## Data provided
<<<<

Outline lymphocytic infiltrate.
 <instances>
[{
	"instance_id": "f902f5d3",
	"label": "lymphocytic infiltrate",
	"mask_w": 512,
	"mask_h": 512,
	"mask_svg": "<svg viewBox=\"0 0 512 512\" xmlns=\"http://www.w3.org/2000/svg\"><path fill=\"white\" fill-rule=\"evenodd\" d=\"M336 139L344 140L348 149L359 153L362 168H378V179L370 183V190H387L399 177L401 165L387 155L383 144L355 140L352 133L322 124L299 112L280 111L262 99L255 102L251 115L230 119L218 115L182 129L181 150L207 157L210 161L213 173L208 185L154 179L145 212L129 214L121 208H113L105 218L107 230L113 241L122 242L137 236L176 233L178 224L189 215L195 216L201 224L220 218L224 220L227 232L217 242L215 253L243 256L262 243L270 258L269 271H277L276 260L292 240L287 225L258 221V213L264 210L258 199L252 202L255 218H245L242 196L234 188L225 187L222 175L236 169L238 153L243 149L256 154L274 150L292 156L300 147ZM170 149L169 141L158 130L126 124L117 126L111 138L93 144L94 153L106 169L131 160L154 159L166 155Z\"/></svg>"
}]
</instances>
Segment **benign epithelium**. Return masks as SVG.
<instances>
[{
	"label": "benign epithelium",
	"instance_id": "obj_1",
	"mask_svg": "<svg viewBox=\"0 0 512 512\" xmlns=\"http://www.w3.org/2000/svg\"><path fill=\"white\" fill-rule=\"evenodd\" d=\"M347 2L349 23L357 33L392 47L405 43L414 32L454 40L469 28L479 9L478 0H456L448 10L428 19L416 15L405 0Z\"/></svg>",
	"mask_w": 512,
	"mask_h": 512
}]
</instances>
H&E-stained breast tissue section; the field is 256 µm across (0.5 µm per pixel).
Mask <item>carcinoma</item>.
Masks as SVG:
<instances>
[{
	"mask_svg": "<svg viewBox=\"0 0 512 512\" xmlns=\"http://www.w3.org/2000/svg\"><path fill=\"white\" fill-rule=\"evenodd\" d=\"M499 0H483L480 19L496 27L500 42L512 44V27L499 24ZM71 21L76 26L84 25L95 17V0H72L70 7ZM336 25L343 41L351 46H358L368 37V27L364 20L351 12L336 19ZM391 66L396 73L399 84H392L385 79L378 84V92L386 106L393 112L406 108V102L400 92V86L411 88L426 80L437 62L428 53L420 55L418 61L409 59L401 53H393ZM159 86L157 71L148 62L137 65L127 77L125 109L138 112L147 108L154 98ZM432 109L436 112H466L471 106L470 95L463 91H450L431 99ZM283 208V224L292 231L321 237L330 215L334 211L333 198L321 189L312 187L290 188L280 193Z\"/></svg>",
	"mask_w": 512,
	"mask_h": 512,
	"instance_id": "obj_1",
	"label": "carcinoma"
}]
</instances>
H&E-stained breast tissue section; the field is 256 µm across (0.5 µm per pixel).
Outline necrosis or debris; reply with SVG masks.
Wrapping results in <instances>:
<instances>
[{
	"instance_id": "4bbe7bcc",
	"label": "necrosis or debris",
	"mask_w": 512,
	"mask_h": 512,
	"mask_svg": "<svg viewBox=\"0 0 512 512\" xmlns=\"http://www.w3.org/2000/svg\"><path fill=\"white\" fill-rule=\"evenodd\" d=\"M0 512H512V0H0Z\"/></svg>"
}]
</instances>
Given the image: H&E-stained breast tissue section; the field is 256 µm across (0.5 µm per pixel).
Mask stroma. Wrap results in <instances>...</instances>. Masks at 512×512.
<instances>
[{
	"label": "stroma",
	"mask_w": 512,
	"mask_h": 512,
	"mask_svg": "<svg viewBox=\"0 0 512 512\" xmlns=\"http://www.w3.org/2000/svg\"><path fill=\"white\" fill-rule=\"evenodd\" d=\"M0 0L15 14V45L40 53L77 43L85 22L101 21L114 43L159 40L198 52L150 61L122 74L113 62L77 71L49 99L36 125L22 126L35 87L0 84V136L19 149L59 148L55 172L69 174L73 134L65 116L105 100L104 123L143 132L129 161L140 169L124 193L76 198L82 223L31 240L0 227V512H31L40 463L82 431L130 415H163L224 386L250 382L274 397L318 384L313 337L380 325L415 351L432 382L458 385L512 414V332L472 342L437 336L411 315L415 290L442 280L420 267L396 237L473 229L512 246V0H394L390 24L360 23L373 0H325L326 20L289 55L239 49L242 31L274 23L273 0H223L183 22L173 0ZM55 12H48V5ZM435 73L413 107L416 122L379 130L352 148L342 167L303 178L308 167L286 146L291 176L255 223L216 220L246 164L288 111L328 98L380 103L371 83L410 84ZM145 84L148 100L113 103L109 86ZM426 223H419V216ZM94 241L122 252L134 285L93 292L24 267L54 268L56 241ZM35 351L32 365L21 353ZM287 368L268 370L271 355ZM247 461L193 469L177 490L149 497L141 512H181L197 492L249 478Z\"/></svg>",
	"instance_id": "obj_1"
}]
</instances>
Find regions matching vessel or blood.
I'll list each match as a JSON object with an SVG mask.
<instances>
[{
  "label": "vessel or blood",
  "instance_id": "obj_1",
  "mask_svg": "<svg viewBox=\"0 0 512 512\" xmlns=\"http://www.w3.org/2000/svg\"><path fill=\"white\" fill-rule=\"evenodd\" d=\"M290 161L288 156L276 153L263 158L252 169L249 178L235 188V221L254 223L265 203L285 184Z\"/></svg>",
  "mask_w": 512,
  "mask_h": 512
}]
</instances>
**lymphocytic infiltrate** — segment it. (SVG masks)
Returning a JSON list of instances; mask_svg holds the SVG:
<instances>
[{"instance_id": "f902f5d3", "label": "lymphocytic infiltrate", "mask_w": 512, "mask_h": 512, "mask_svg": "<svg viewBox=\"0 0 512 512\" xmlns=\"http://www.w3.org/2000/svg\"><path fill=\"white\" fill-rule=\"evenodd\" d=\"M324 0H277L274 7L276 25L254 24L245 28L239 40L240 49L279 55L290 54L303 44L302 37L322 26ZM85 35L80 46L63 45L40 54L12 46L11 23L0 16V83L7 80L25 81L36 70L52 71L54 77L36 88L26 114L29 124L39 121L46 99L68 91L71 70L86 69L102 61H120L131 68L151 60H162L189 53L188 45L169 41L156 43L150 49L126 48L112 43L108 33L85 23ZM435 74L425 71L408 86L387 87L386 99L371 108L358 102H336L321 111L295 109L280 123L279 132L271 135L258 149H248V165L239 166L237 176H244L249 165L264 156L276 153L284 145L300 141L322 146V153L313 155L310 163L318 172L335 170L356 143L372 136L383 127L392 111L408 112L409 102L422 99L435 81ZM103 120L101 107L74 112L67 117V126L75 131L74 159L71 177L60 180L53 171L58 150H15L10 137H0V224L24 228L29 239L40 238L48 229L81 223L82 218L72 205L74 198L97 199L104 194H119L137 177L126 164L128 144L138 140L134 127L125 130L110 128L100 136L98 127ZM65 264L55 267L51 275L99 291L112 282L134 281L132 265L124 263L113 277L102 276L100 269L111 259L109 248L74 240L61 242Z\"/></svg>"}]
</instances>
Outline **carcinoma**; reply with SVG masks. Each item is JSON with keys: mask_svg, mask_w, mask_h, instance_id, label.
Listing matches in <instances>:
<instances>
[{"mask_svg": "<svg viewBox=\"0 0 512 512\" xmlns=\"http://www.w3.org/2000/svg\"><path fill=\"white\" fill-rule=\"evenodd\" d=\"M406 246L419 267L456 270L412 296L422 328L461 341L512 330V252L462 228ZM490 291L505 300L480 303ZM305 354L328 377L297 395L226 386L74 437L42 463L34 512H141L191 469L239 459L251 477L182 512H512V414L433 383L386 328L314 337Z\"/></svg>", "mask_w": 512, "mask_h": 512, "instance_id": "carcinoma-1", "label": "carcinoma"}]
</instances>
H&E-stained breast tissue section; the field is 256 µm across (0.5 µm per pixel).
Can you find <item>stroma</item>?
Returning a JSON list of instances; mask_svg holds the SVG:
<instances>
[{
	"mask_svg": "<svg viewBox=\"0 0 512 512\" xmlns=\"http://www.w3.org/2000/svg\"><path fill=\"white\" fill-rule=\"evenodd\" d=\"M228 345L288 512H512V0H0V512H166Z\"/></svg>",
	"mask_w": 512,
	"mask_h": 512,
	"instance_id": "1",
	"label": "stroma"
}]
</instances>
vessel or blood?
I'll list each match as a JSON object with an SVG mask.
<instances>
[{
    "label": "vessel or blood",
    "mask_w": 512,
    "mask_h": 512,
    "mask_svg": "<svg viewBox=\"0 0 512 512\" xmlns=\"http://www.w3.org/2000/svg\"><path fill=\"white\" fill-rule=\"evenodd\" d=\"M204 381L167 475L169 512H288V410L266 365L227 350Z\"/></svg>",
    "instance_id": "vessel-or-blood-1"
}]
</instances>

>>>>

## Task to carry out
Locate the lines above that hold the word "stroma". Show every one of them.

## Solution
Mask stroma. Wrap results in <instances>...</instances>. Masks at 512×512.
	"label": "stroma",
Can you find <item>stroma</item>?
	"label": "stroma"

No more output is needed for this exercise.